Segment Start: Dataset excerpts

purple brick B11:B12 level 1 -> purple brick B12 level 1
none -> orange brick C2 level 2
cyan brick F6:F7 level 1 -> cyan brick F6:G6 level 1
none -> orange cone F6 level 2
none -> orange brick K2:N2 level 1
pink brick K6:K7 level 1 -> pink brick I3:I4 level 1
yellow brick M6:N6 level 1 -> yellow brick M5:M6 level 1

Segment End: Dataset excerpts
Segment Start: Dataset excerpts

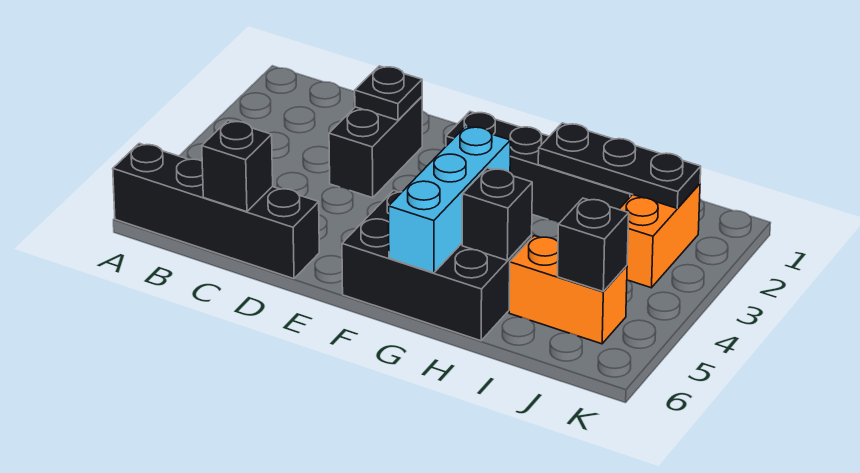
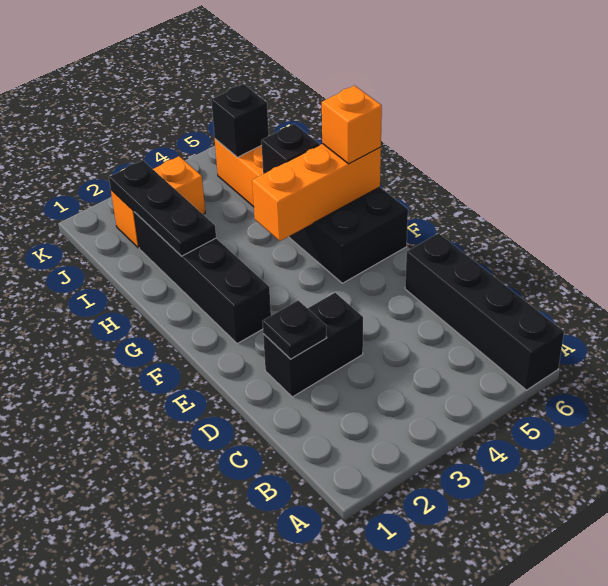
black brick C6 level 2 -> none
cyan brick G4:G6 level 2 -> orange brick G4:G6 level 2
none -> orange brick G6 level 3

Segment End: Dataset excerpts

■ **Task statement**:
Looking at the records above, return exactly the lines from the line with "black brick C6 level 2 -> none" to the line with "none -> orange brick G6 level 3", both ends included.

■ **Your solution**:
black brick C6 level 2 -> none
cyan brick G4:G6 level 2 -> orange brick G4:G6 level 2
none -> orange brick G6 level 3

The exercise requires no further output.